Work required –
When you copy the material below, keep every line exact and drop the pictures.

Available data –

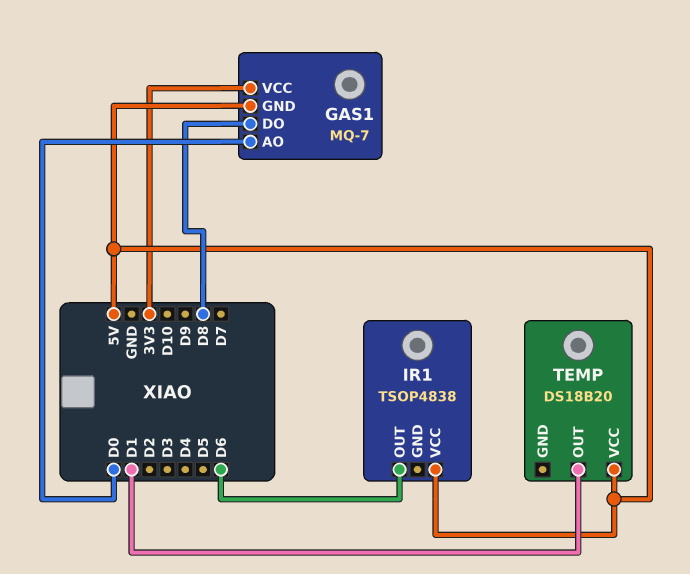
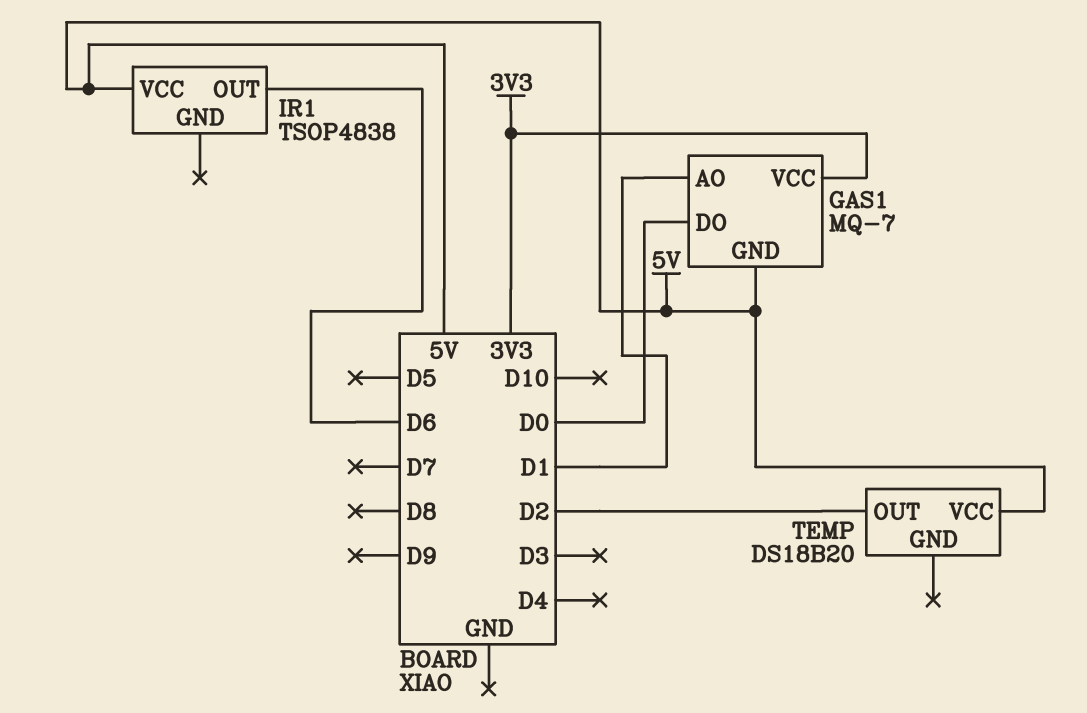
GAS1 pin AO: D0 -> D1
GAS1 pin DO: D8 -> D0
TEMP pin OUT: D1 -> D2

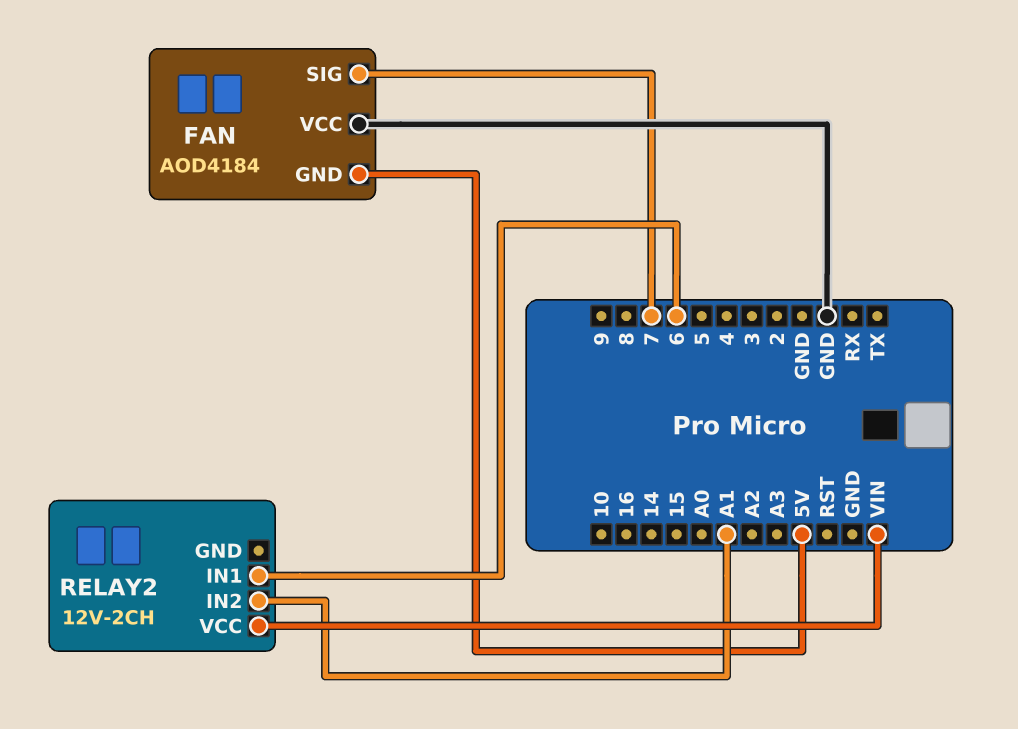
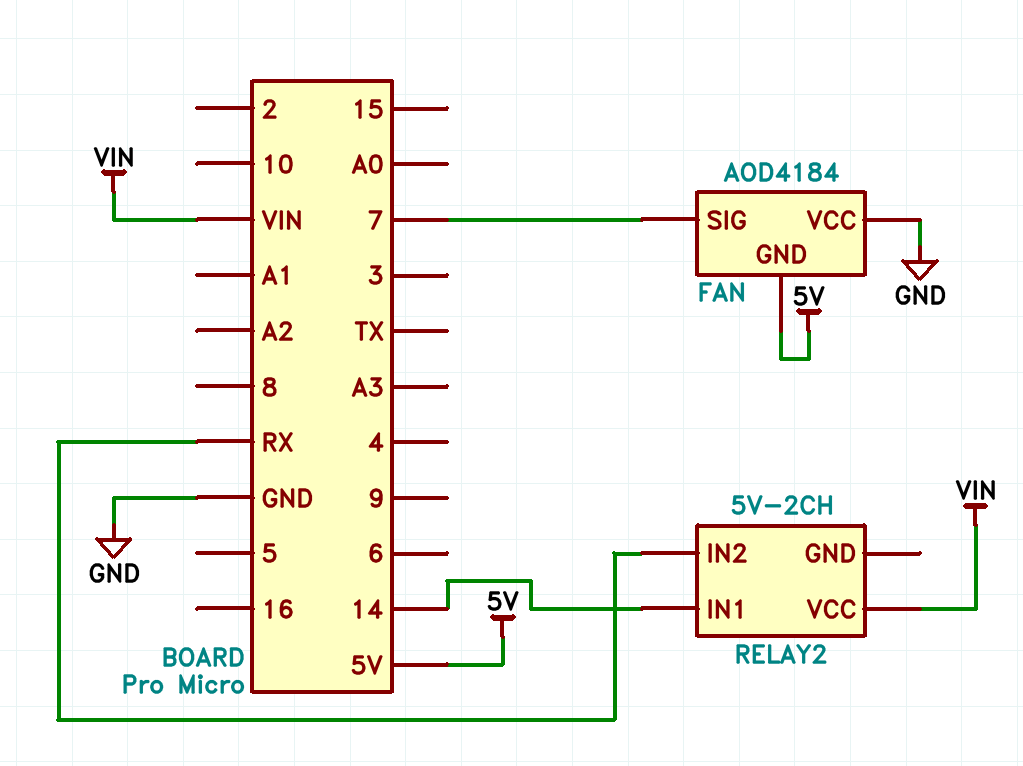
RELAY2: 12V-2CH -> 5V-2CH
RELAY2 pin IN1: 6 -> 14
RELAY2 pin IN2: A1 -> RX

Answer space –
GAS1 pin AO: D0 -> D1
GAS1 pin DO: D8 -> D0
TEMP pin OUT: D1 -> D2

RELAY2: 12V-2CH -> 5V-2CH
RELAY2 pin IN1: 6 -> 14
RELAY2 pin IN2: A1 -> RX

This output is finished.